Task item: The answer is the line that contains "yellow L-shape: (134, 415)" followed by every later line of the entries below, each repeated exactly, and nothing else.

Records:

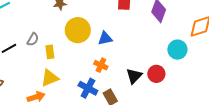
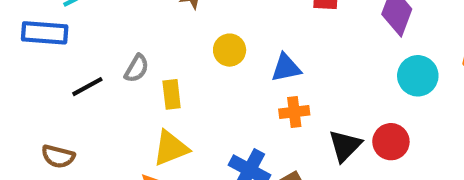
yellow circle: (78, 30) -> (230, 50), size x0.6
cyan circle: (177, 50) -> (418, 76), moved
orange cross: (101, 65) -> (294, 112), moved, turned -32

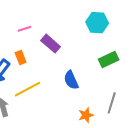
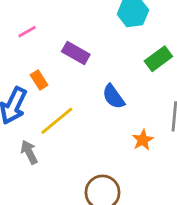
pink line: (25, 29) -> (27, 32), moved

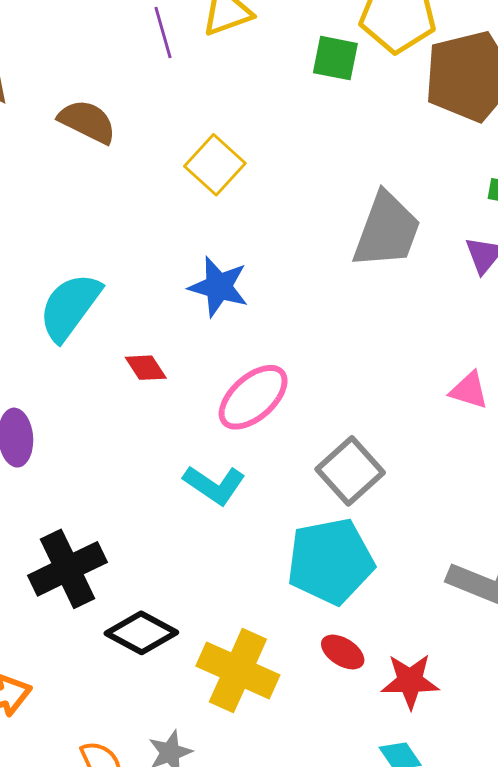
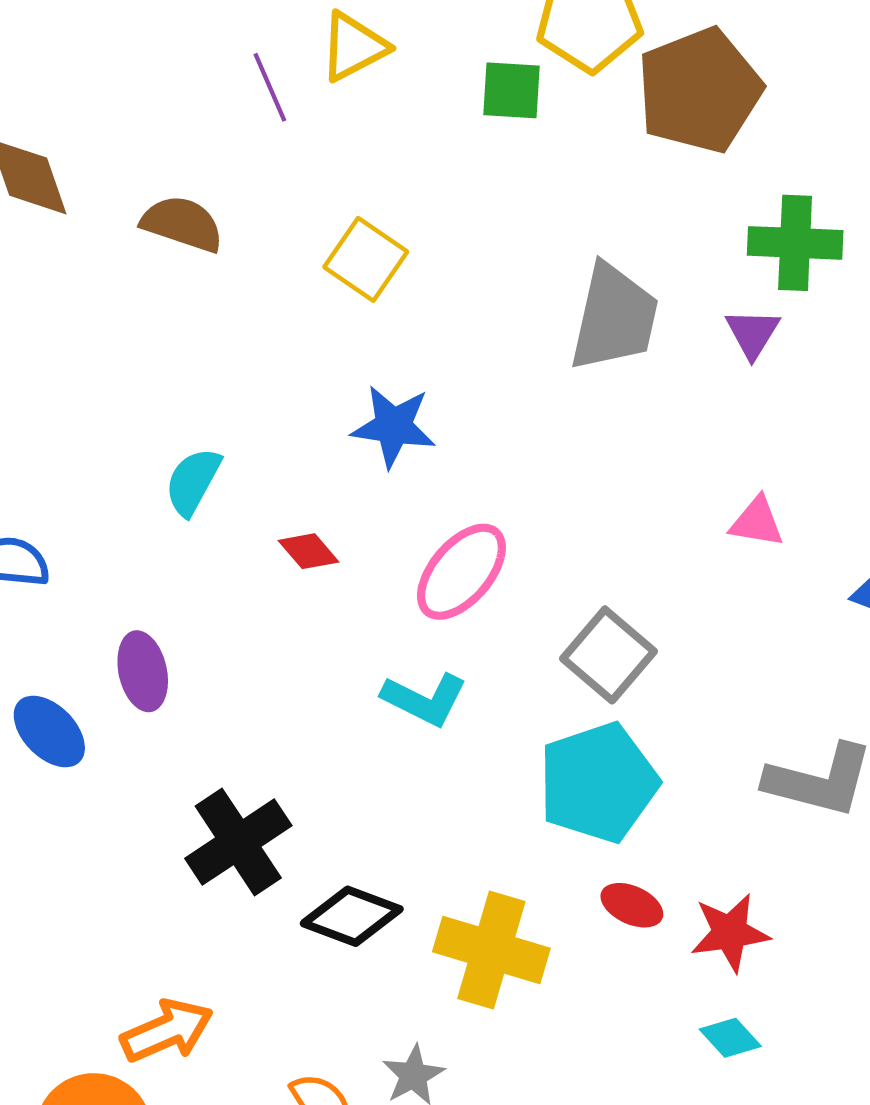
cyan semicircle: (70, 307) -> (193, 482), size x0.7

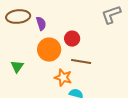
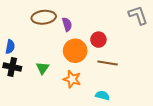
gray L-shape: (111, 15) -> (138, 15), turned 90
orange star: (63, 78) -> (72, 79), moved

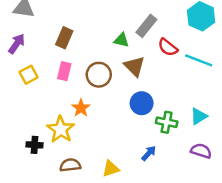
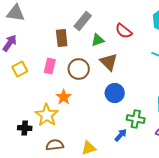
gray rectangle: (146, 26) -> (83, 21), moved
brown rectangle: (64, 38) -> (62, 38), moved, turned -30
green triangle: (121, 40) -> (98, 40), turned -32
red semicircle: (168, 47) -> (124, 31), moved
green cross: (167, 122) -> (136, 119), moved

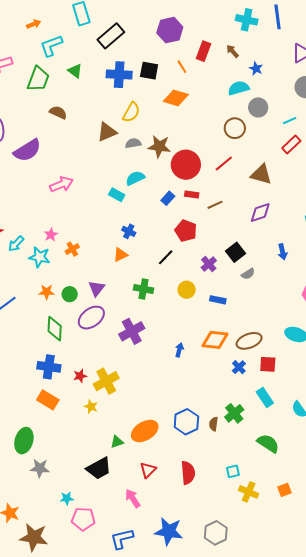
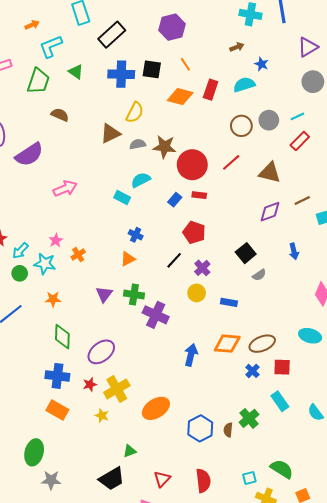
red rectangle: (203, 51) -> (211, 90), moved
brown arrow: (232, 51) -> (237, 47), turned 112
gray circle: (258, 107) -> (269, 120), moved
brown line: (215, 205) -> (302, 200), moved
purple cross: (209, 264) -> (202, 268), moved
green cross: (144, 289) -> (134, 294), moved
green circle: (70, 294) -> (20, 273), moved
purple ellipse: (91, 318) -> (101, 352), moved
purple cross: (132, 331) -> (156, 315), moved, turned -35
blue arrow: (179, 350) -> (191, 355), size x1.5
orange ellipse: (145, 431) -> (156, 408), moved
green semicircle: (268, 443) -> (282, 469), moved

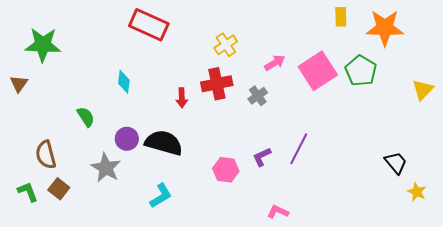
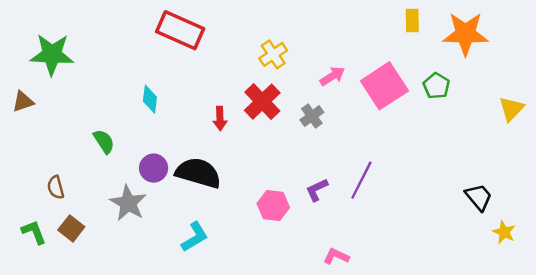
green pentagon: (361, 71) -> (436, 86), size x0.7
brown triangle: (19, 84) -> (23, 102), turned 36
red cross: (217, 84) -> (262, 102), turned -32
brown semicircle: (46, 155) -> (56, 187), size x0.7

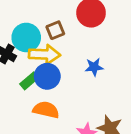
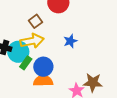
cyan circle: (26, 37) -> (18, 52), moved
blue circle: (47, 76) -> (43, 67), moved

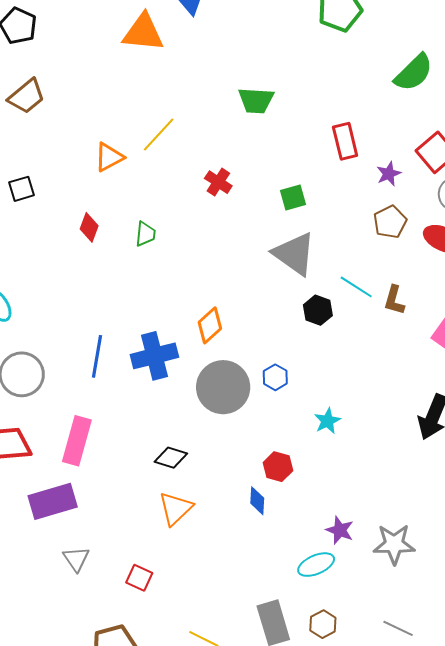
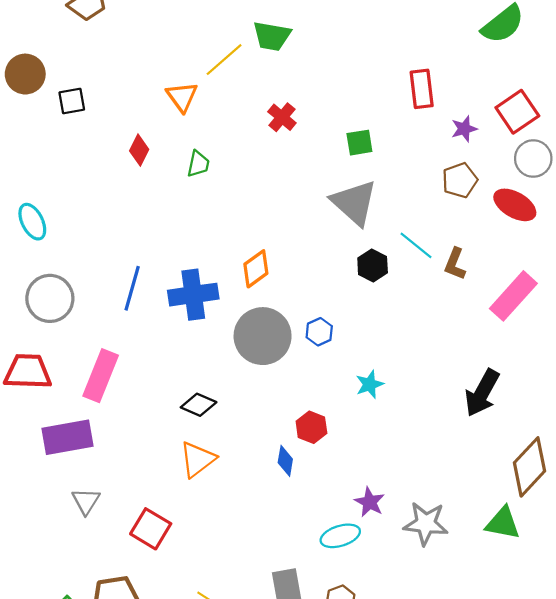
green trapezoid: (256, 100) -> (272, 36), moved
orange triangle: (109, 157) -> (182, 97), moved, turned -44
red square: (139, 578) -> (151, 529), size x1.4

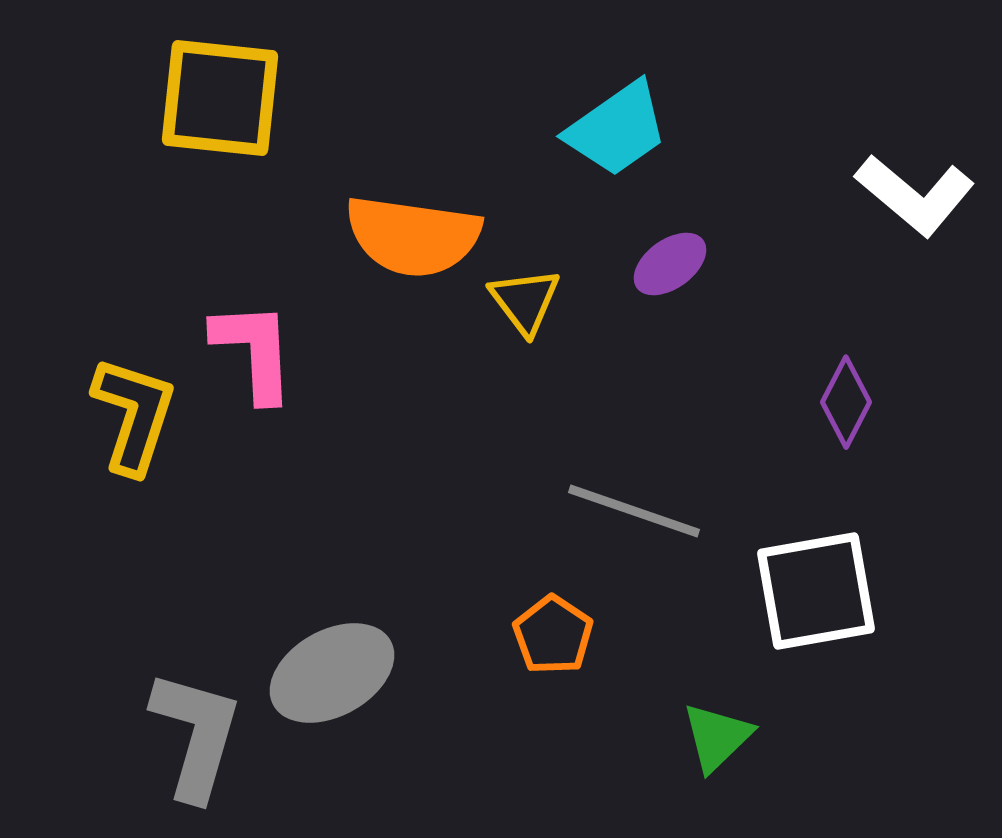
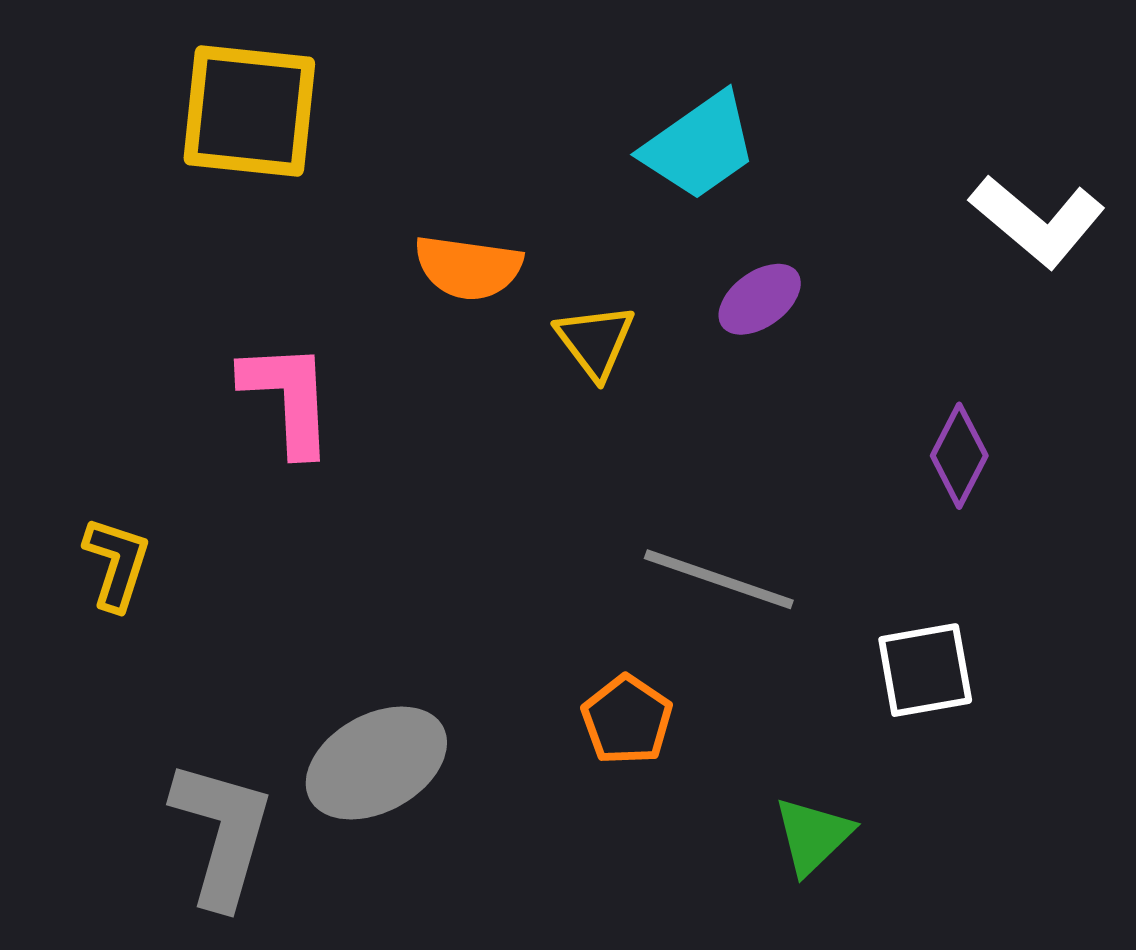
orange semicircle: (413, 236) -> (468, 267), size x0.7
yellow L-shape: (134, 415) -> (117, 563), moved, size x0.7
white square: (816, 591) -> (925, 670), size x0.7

Result:
yellow L-shape: (134, 415) -> (117, 563), moved, size x0.7
white square: (816, 591) -> (925, 670), size x0.7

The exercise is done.